> _ASSIGNMENT_:
Retrieve every line from the records in which the word "cyan" occurs.

Stepwise shape edit descriptions:
-*-*-
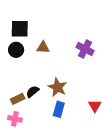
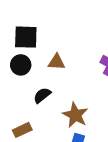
black semicircle: (33, 92) -> (42, 95), moved

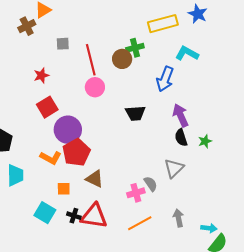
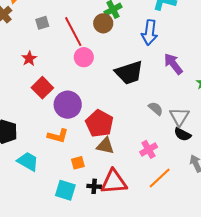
black trapezoid: (135, 113) -> (129, 73), size x1.4
black semicircle: (181, 138) -> (183, 134), moved, turned -30
red pentagon: (76, 152) -> (99, 123), moved
cyan trapezoid: (15, 175) -> (28, 161), turned -45
gray semicircle: (151, 184) -> (156, 109), moved

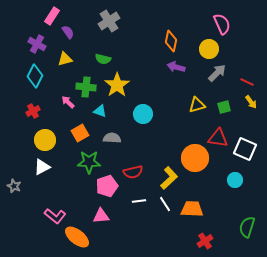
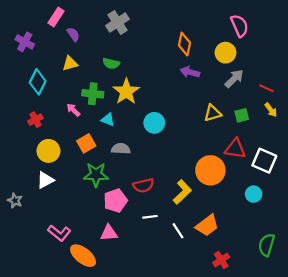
purple cross: (37, 44) -> (25, 42), moved
white line: (165, 204) -> (178, 231), moved
orange trapezoid: (192, 209) -> (207, 225), turned 140

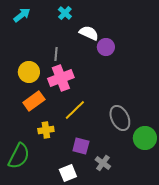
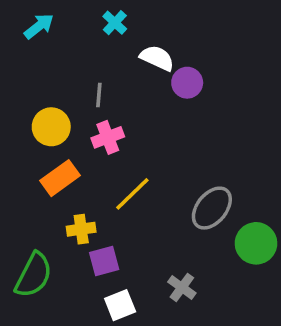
pink cross: (61, 78) -> (108, 137), size x0.7
gray ellipse: (120, 118) -> (212, 208), turned 65
purple square: (81, 146) -> (104, 261), moved, turned -30

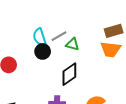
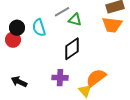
cyan semicircle: (40, 37) -> (39, 28), moved
black circle: (43, 51) -> (17, 28), moved

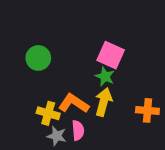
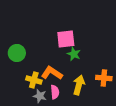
pink square: (111, 55) -> (66, 39), moved, turned -30
green circle: (38, 58) -> (17, 53), moved
yellow arrow: (104, 102) -> (79, 85), moved

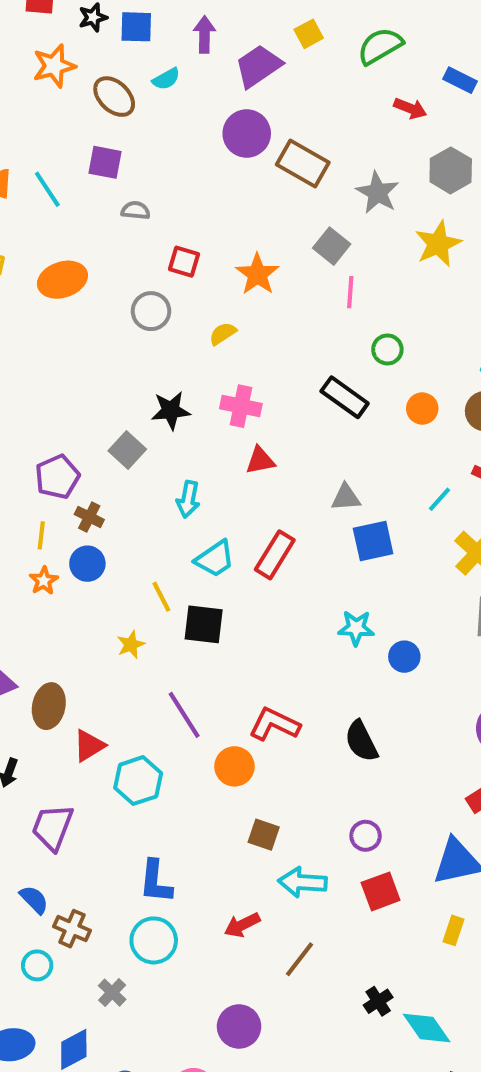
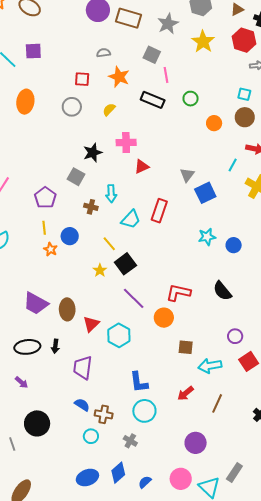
purple square: (105, 162) -> (33, 51), moved
gray star: (377, 193) -> (168, 24), turned 30
gray semicircle: (136, 210) -> (104, 53), moved
orange ellipse: (62, 280) -> (25, 102), turned -50
black rectangle: (345, 397) -> (153, 100), moved
gray triangle: (346, 498) -> (187, 175), turned -35
brown cross: (89, 517) -> (91, 207), moved
black square: (204, 624) -> (125, 264), moved, turned -30

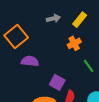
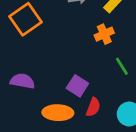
purple semicircle: (30, 61) -> (22, 81), moved

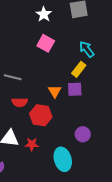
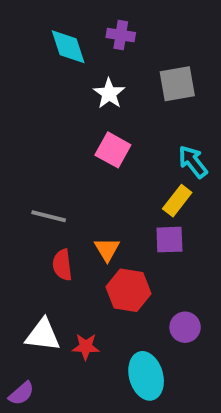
orange triangle: (55, 91) -> (107, 249), moved
red semicircle: (20, 102) -> (62, 265), turned 84
red hexagon: (41, 115) -> (129, 290), moved

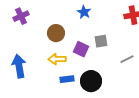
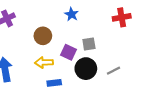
gray line: (127, 59) -> (113, 71), moved
black circle: (91, 81) -> (86, 69), moved

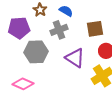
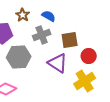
brown square: (95, 29) -> (70, 40), moved

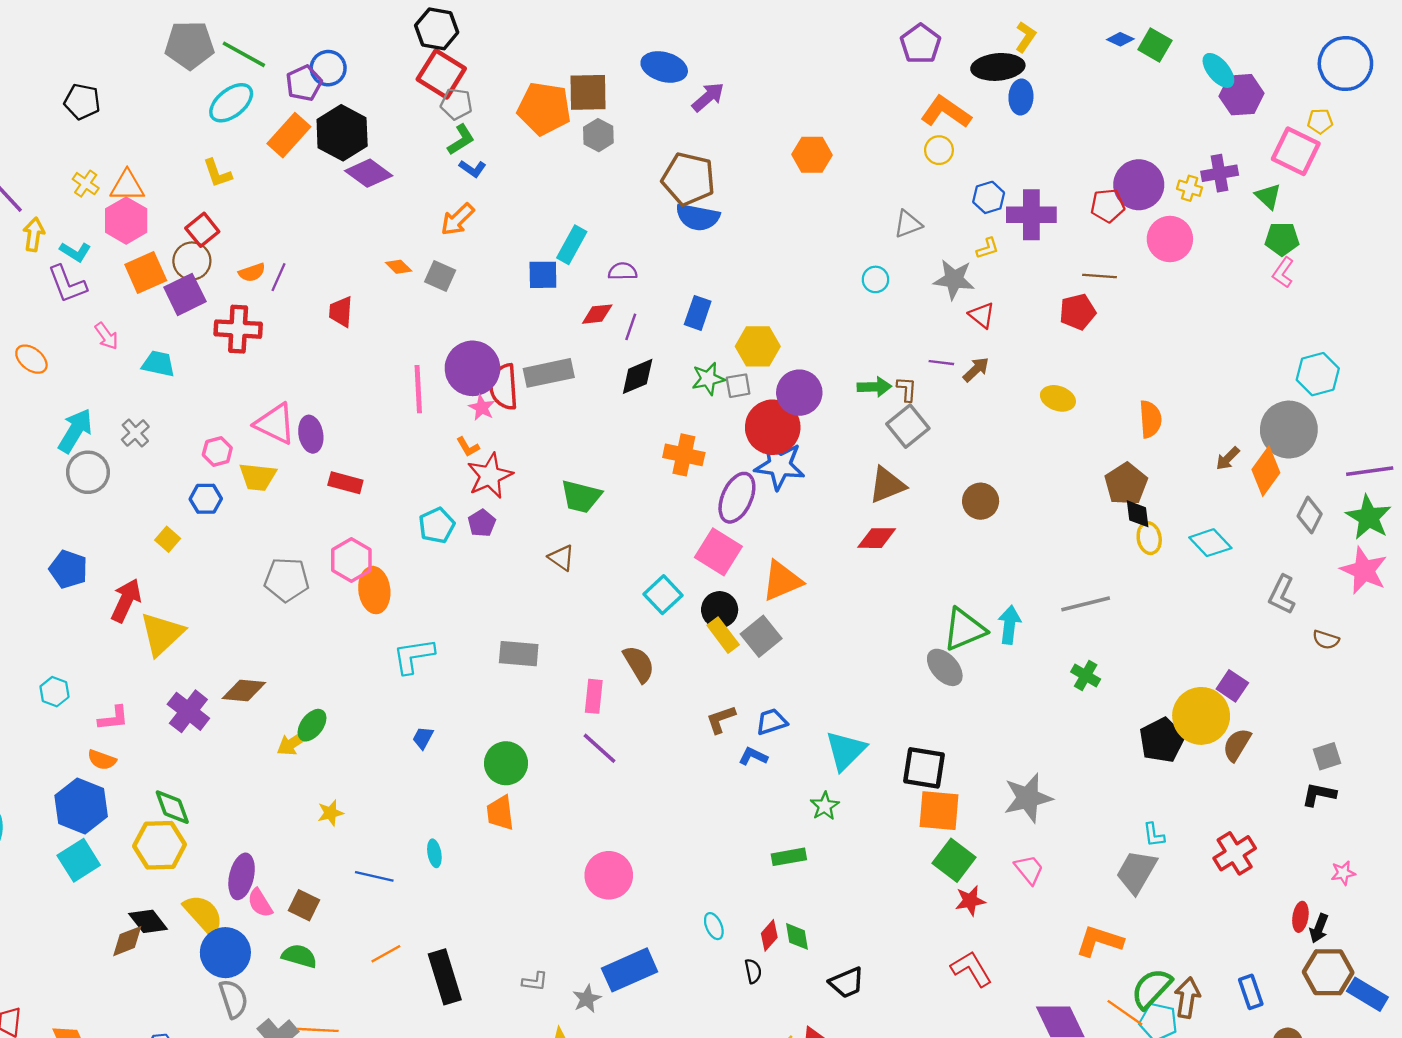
-*-*-
> _RESPONSE BOX_:
cyan trapezoid: (15, 175) -> (28, 161), turned -45
cyan semicircle: (40, 37) -> (39, 28), moved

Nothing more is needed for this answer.